### What needs to be done
Among the lines of data below, reproduce only those from the one with "camera_right=30 camera_up=-5" through the one with "type=relocated; before=snow-white bowl;", exactly as they stand, both ends included.

[Provided material Boundary: Start]

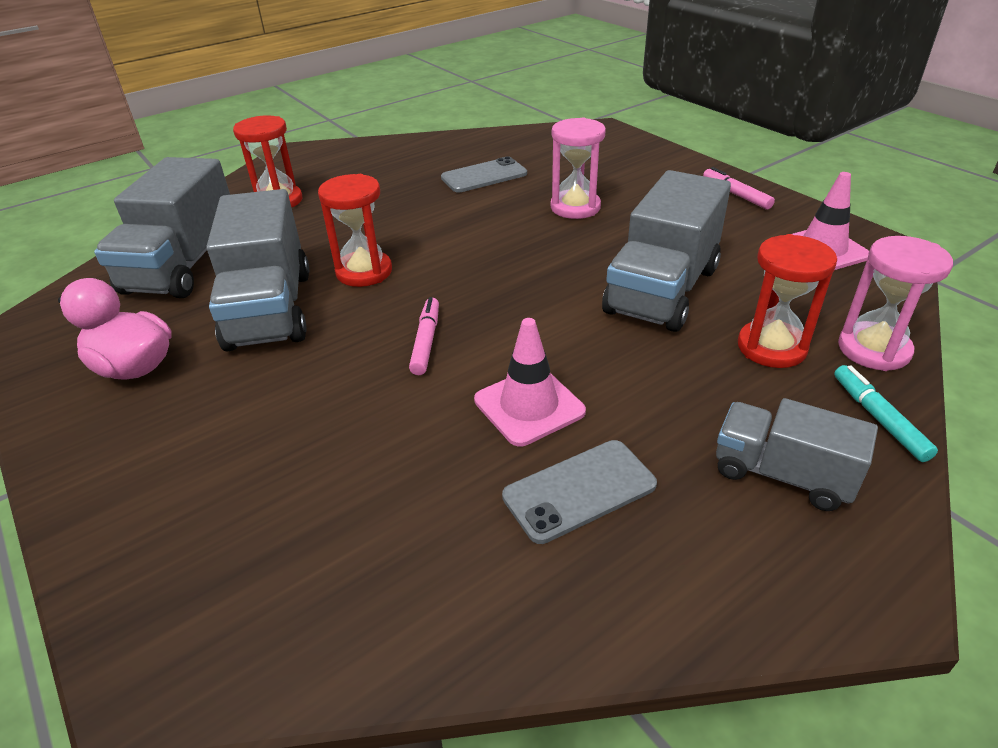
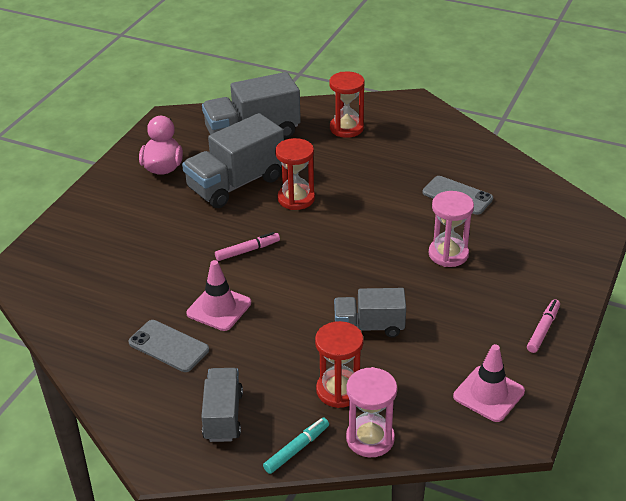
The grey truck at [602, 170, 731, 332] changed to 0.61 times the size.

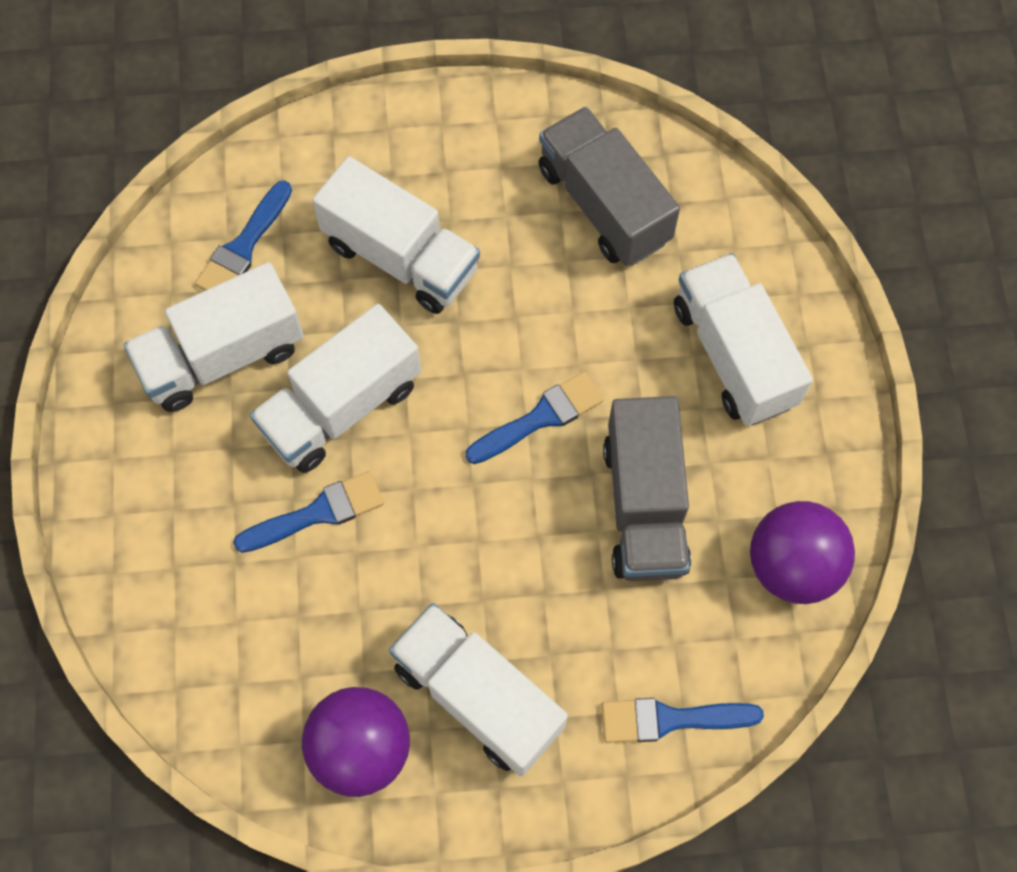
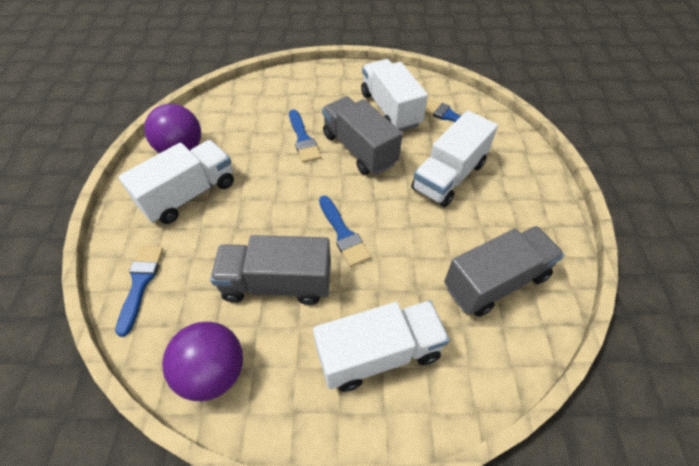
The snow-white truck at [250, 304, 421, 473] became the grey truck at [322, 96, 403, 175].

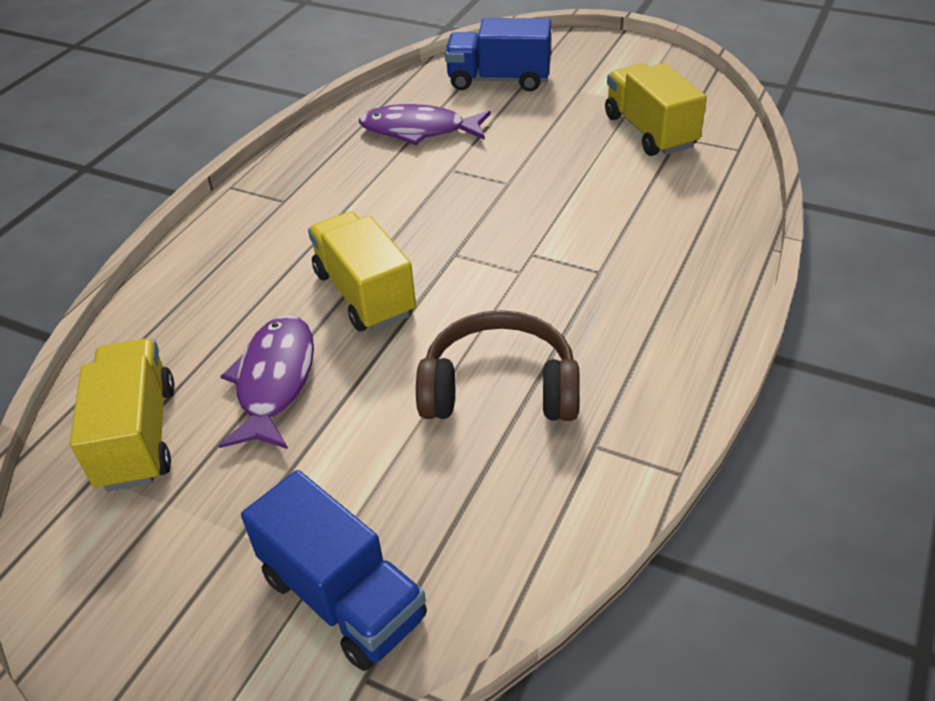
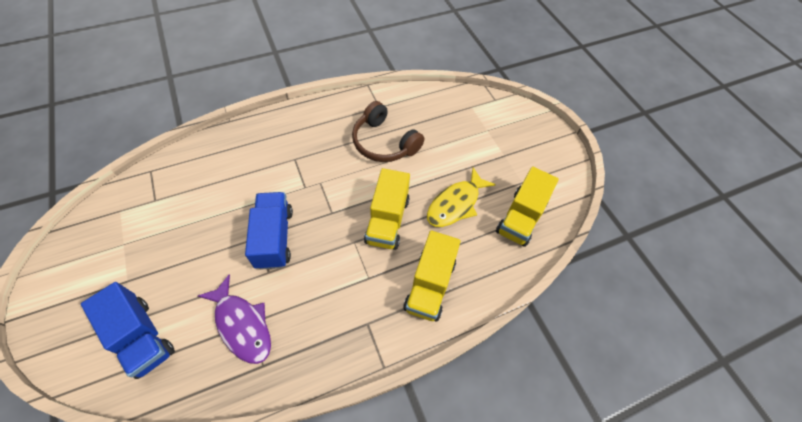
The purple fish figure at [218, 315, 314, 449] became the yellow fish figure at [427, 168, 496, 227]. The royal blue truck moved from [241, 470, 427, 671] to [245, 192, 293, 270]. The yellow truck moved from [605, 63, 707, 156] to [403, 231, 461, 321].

[Provided material Boundary: End]
[Provided material Boundary: Start]

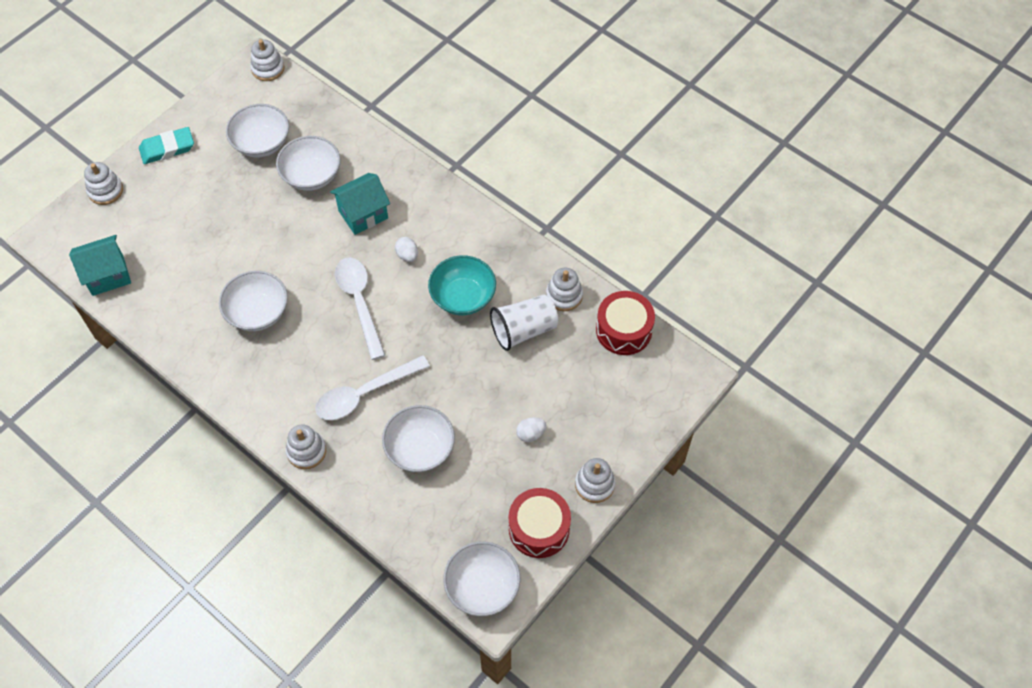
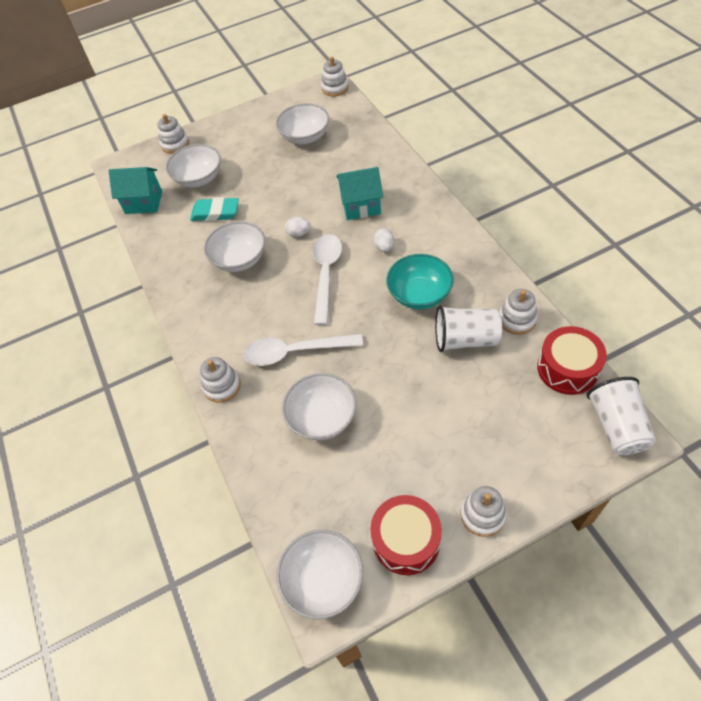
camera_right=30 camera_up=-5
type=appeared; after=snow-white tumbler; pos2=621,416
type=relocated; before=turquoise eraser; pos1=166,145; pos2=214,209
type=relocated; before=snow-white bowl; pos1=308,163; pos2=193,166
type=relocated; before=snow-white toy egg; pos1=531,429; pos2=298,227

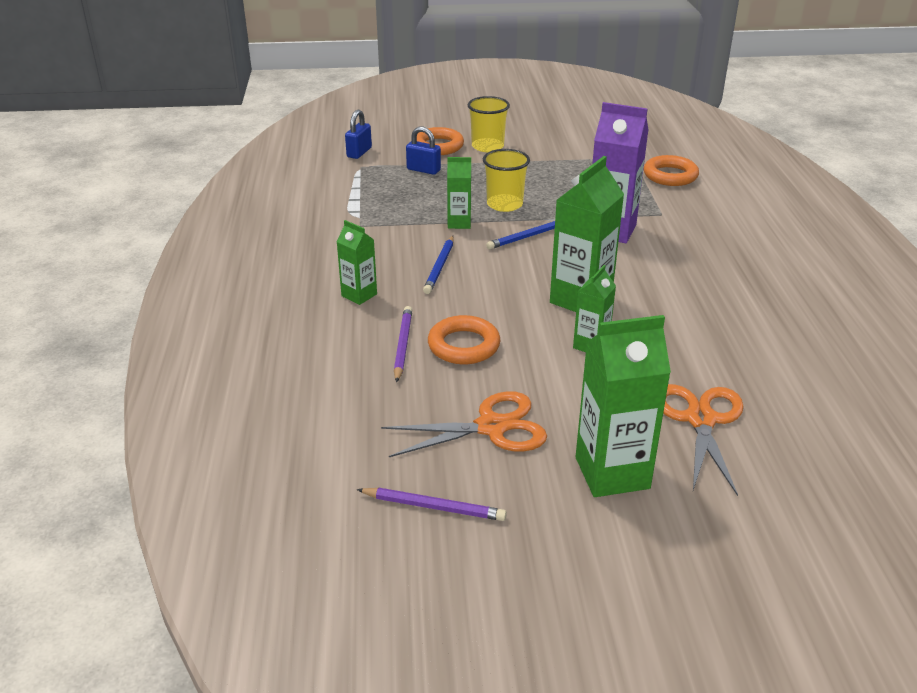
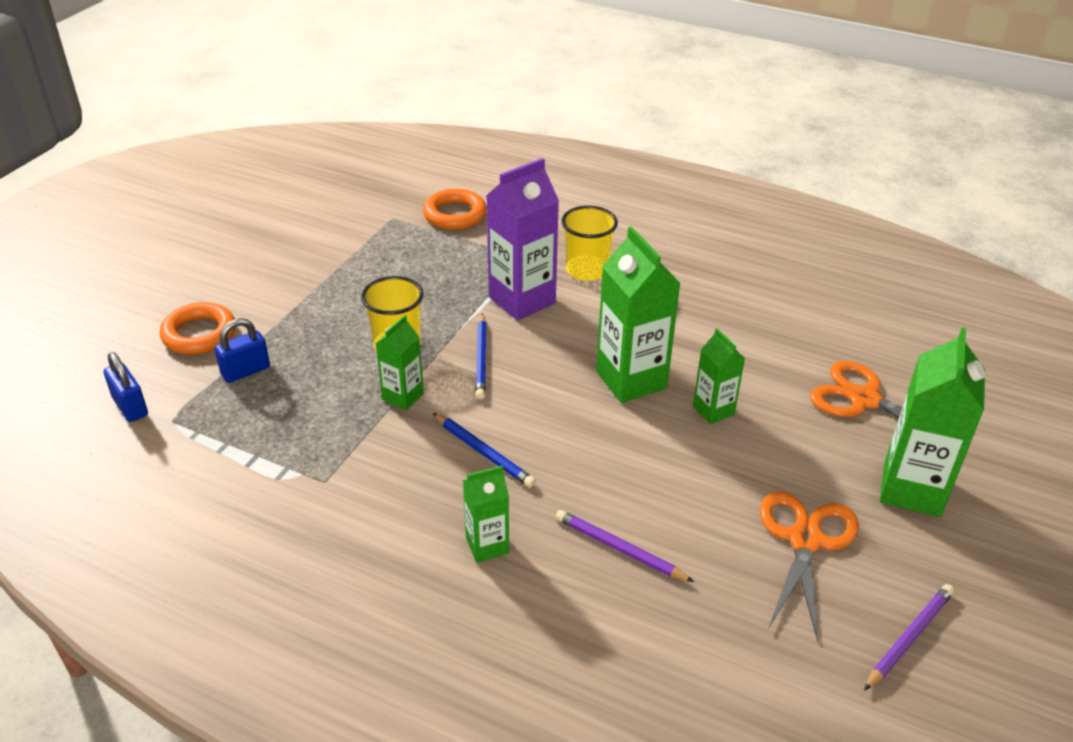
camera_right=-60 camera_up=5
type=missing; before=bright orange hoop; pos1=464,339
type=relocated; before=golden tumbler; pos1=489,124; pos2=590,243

[Provided material Boundary: End]

### Response
camera_right=30 camera_up=-5
type=appeared; after=snow-white tumbler; pos2=621,416
type=relocated; before=turquoise eraser; pos1=166,145; pos2=214,209
type=relocated; before=snow-white bowl; pos1=308,163; pos2=193,166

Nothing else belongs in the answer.